Coordinate-based change listings:
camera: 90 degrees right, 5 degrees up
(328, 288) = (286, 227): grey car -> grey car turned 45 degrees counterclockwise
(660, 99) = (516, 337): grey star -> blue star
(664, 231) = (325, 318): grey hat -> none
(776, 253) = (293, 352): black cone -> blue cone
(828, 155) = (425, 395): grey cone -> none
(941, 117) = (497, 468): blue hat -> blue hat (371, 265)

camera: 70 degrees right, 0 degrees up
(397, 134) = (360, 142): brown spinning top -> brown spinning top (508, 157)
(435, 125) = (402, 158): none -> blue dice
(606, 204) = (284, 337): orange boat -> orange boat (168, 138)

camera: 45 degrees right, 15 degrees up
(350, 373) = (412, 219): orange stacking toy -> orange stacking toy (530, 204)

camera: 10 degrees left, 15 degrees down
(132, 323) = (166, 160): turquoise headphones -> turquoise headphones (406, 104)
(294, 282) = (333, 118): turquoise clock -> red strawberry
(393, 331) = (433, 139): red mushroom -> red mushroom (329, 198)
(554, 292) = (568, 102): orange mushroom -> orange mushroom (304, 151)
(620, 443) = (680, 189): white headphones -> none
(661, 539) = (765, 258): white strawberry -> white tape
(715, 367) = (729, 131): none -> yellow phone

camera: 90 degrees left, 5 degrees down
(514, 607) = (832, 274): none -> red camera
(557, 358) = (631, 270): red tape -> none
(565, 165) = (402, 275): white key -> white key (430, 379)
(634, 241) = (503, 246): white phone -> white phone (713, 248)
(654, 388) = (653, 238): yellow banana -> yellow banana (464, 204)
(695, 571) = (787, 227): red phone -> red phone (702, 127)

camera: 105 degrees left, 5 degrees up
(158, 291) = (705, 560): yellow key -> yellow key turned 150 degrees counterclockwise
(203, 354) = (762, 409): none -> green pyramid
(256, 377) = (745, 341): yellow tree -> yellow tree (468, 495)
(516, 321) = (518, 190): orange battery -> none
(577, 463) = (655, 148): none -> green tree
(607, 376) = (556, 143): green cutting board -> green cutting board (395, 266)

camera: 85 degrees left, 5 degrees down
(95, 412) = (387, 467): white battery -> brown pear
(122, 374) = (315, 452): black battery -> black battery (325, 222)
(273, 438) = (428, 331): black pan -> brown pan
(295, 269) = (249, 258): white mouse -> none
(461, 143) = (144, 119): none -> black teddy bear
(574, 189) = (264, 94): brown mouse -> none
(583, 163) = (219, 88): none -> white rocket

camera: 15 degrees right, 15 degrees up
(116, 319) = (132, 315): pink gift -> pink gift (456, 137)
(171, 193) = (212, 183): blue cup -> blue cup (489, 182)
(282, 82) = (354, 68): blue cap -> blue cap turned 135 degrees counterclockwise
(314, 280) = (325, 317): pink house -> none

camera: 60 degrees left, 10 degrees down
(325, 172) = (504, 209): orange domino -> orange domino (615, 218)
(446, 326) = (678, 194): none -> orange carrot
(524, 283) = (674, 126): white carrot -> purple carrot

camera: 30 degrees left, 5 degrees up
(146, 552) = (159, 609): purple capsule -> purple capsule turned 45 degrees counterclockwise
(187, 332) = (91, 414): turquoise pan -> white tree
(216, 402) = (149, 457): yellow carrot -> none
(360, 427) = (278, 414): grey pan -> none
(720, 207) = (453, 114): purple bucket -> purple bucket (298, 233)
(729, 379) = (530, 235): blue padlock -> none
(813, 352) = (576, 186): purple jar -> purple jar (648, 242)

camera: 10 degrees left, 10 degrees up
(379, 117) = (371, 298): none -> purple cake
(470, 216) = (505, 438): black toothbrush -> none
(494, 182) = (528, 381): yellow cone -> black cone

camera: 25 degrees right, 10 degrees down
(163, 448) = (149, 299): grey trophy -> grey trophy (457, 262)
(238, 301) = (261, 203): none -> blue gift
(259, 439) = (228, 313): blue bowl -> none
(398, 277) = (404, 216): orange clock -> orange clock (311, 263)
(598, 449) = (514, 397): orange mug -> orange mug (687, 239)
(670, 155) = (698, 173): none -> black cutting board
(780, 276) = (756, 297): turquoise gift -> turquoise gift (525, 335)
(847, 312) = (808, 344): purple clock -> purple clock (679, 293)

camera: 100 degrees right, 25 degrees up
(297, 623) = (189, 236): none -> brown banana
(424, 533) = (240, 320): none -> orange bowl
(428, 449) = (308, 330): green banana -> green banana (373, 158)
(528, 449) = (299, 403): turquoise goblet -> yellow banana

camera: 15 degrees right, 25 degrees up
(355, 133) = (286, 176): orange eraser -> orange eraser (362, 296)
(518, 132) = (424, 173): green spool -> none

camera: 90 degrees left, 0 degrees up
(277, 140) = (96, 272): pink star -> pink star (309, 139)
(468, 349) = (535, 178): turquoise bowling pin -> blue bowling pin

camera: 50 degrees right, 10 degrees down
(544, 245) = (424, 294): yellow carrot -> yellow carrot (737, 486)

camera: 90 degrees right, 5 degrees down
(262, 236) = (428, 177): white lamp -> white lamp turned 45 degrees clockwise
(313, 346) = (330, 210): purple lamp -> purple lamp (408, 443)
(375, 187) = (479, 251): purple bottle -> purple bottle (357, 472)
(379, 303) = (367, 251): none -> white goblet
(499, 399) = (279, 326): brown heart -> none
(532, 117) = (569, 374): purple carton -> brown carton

Brief — From the data above, return every line from the line that has "(171, 193) = (212, 183): blue" up to and including the line that has "(729, 379) = (530, 235): blue padlock -> none", exactly.

Solved exercise —
(171, 193) = (212, 183): blue cup -> blue cup (489, 182)
(282, 82) = (354, 68): blue cap -> blue cap turned 135 degrees counterclockwise
(314, 280) = (325, 317): pink house -> none

camera: 60 degrees left, 10 degrees down
(325, 172) = (504, 209): orange domino -> orange domino (615, 218)
(446, 326) = (678, 194): none -> orange carrot
(524, 283) = (674, 126): white carrot -> purple carrot

camera: 30 degrees left, 5 degrees up
(146, 552) = (159, 609): purple capsule -> purple capsule turned 45 degrees counterclockwise
(187, 332) = (91, 414): turquoise pan -> white tree
(216, 402) = (149, 457): yellow carrot -> none
(360, 427) = (278, 414): grey pan -> none
(720, 207) = (453, 114): purple bucket -> purple bucket (298, 233)
(729, 379) = (530, 235): blue padlock -> none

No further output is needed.